START Input records

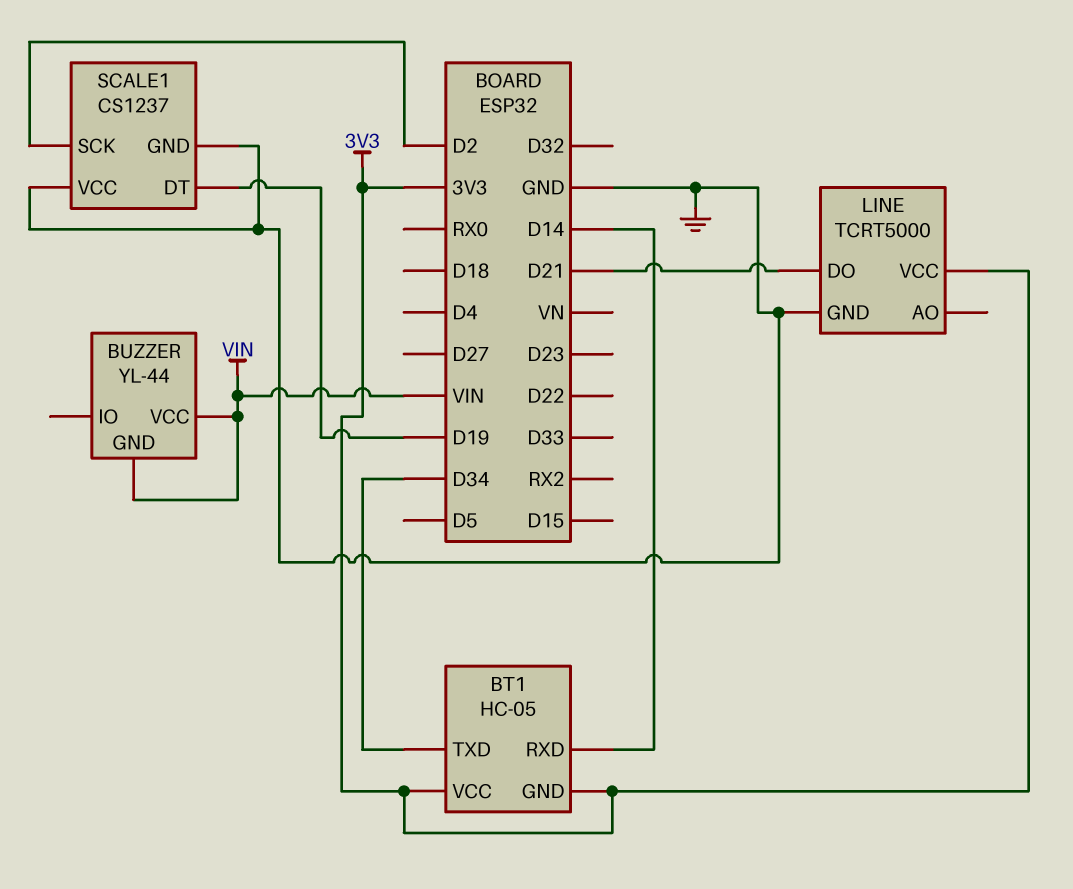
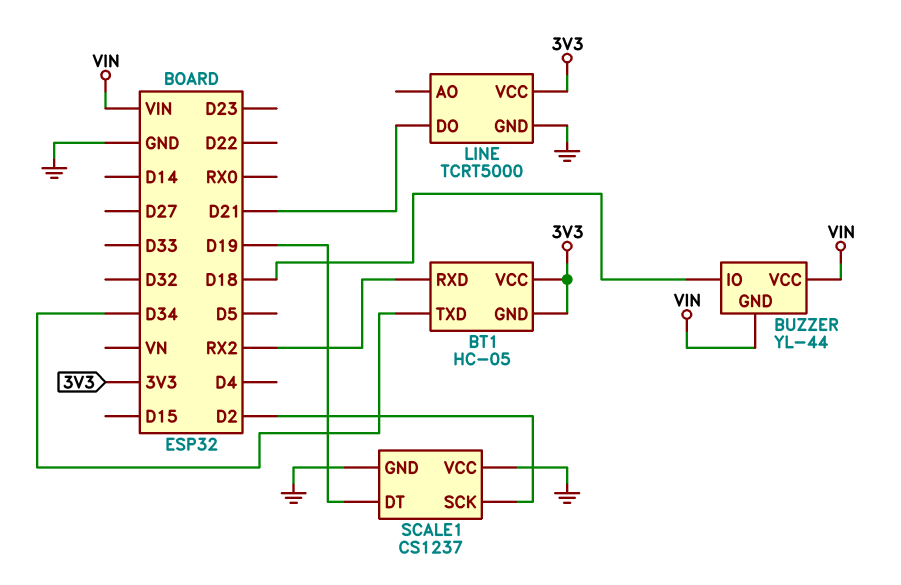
BT1 pin RXD: D14 -> RX2
BUZZER pin IO: none -> D18

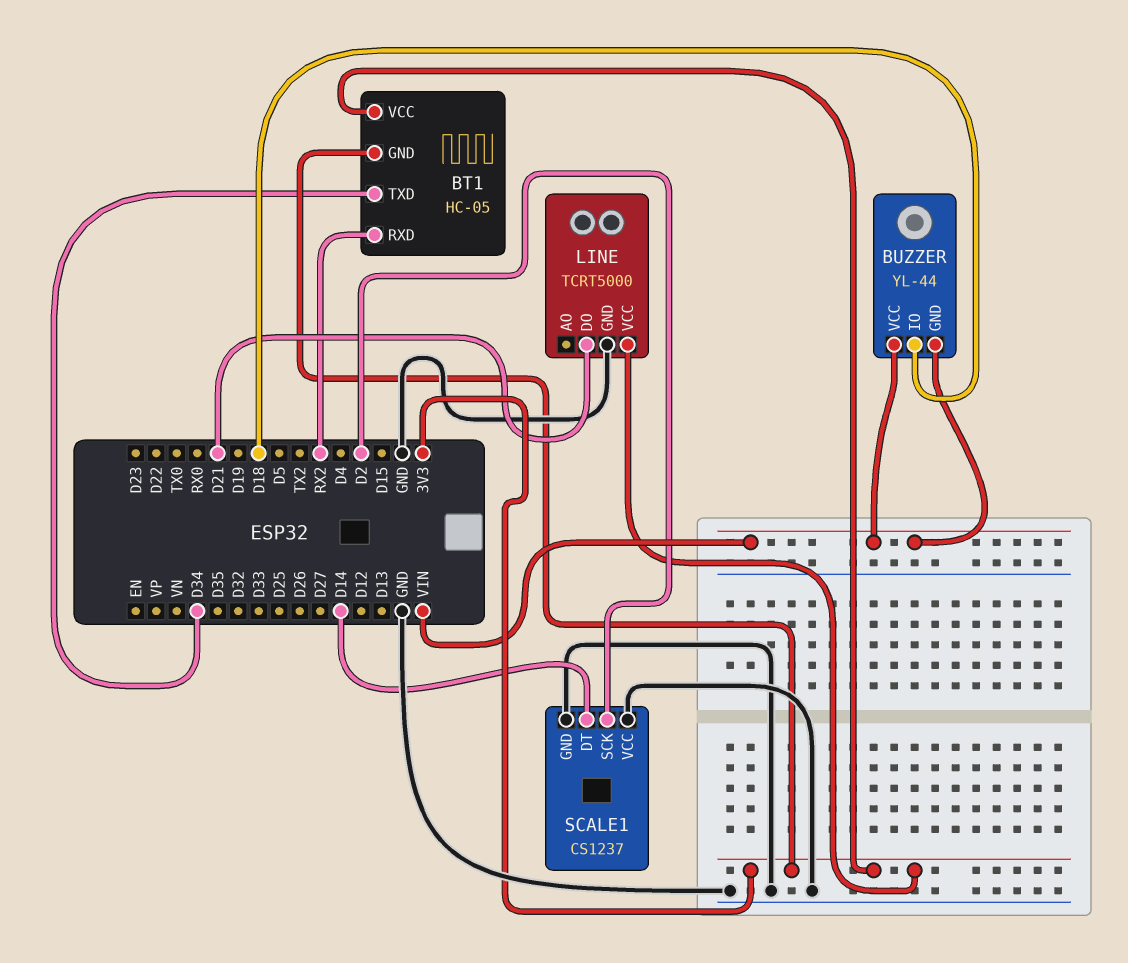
SCALE1 pin DT: D19 -> D14

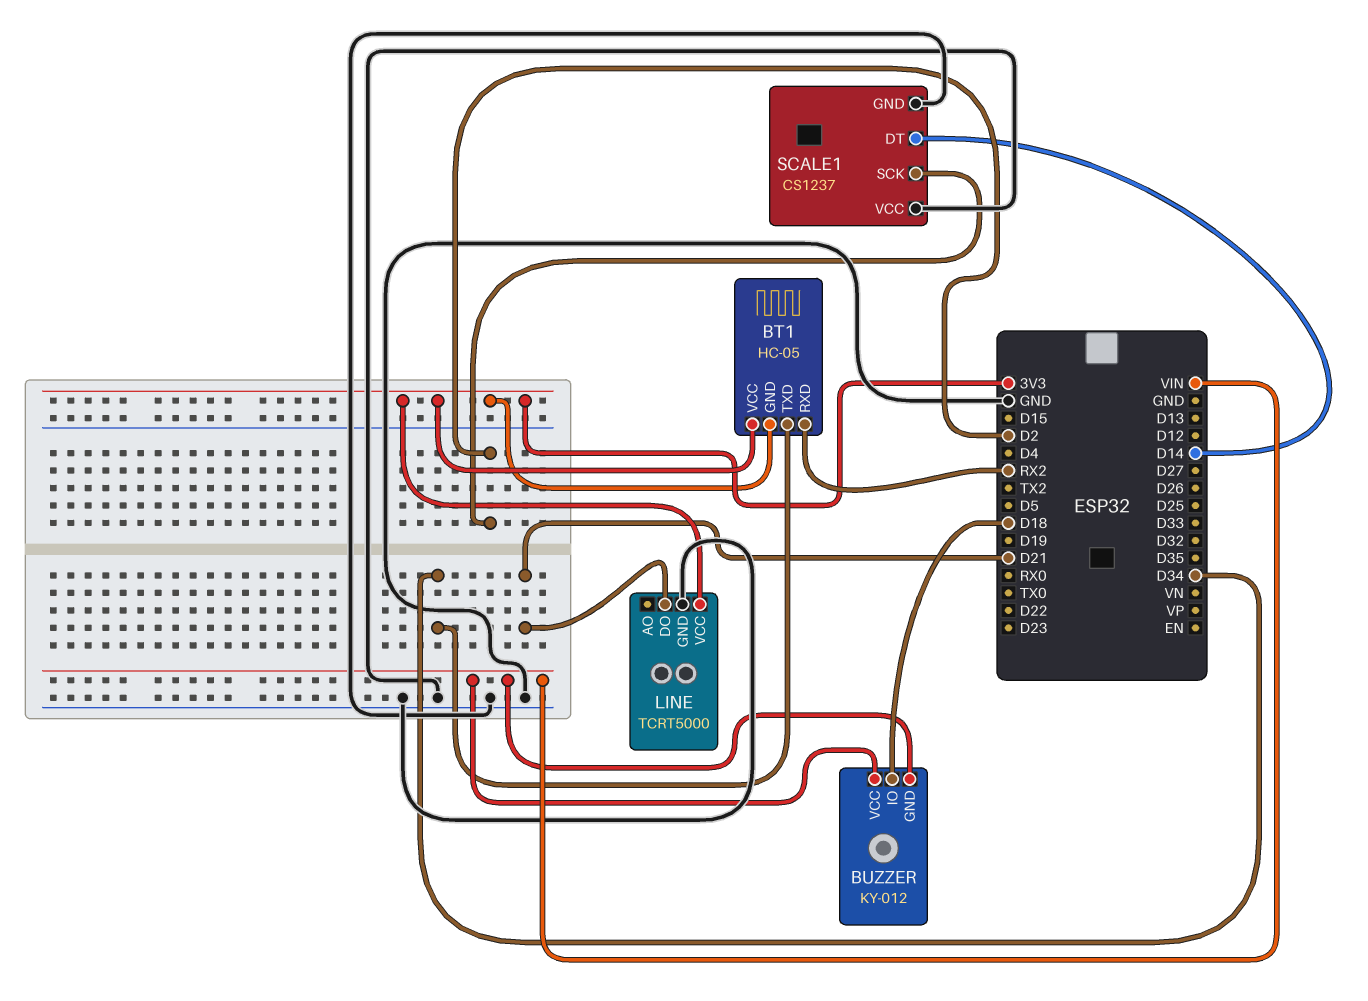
BUZZER: YL-44 -> KY-012

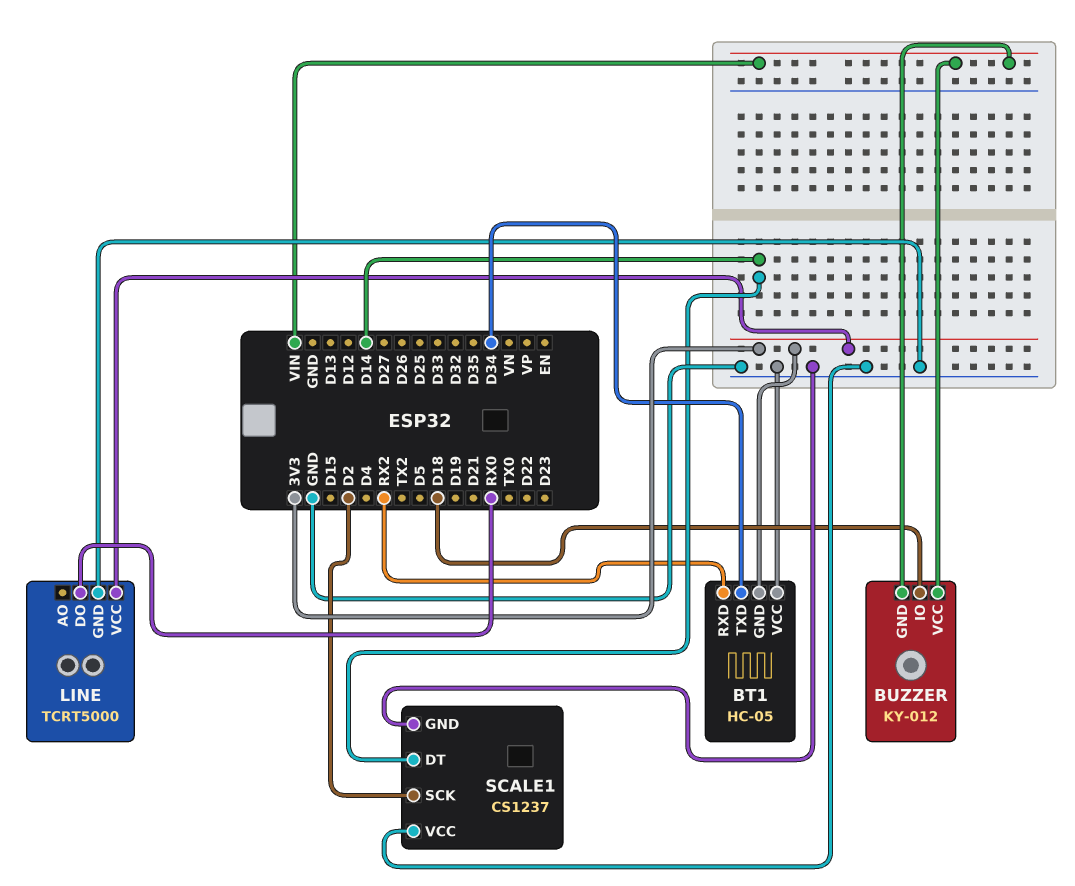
BT1 pin VCC: 3V3 -> GND
LINE pin DO: D21 -> RX0

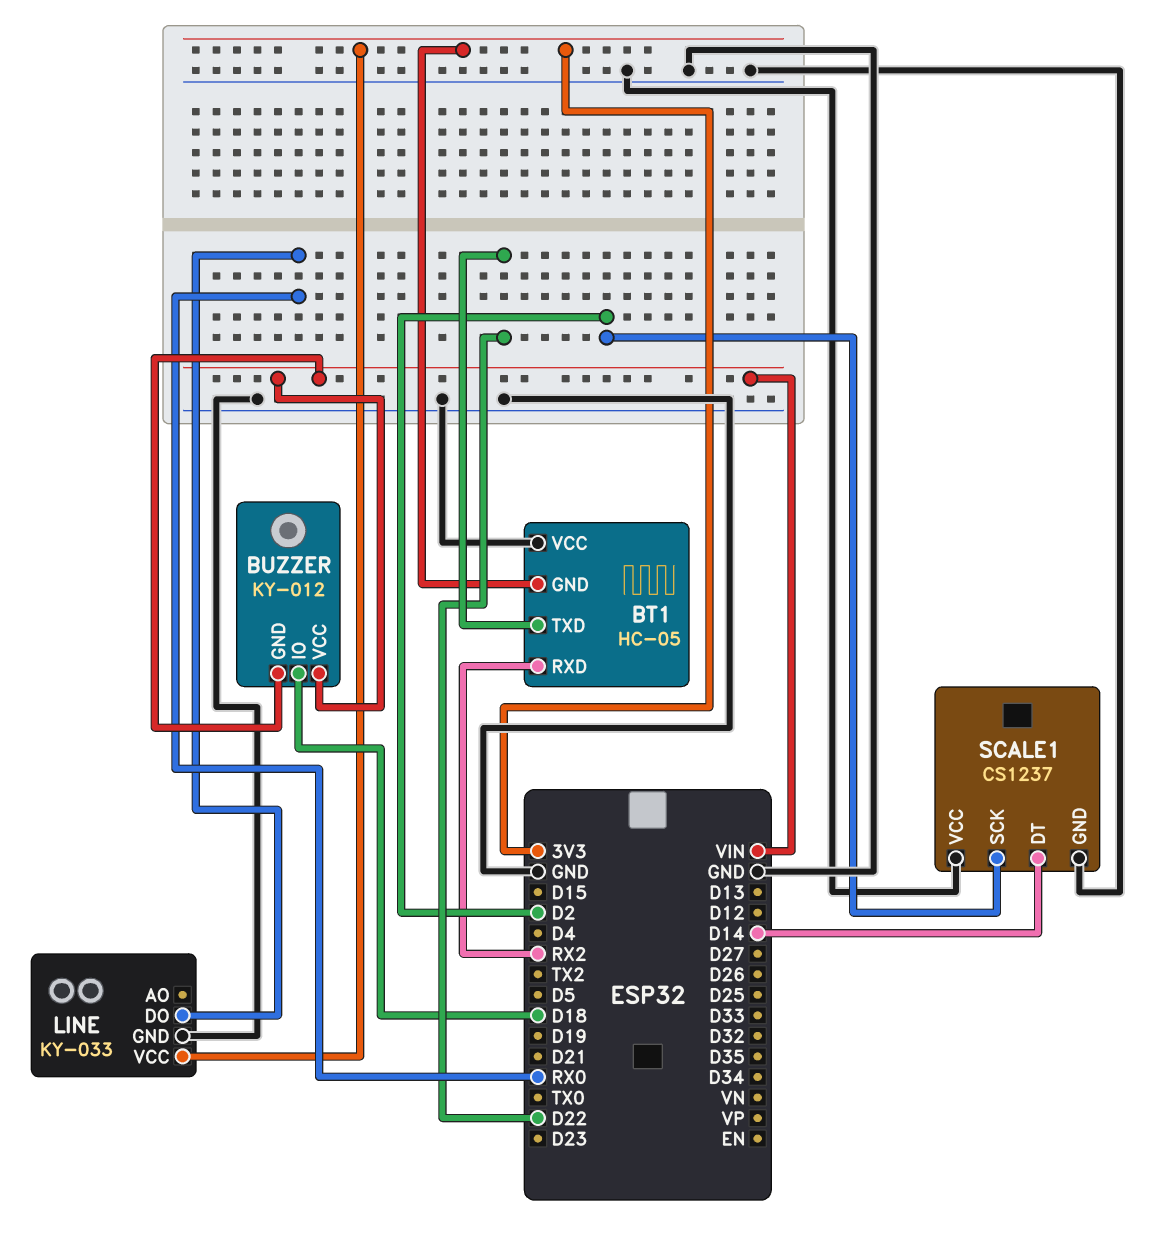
BT1 pin TXD: D34 -> D22
LINE: TCRT5000 -> KY-033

END Input records

Task to carry out
Output the material word for word. Pictures do not go in.

Completed exercise
BT1 pin RXD: D14 -> RX2
BUZZER pin IO: none -> D18

SCALE1 pin DT: D19 -> D14

BUZZER: YL-44 -> KY-012

BT1 pin VCC: 3V3 -> GND
LINE pin DO: D21 -> RX0

BT1 pin TXD: D34 -> D22
LINE: TCRT5000 -> KY-033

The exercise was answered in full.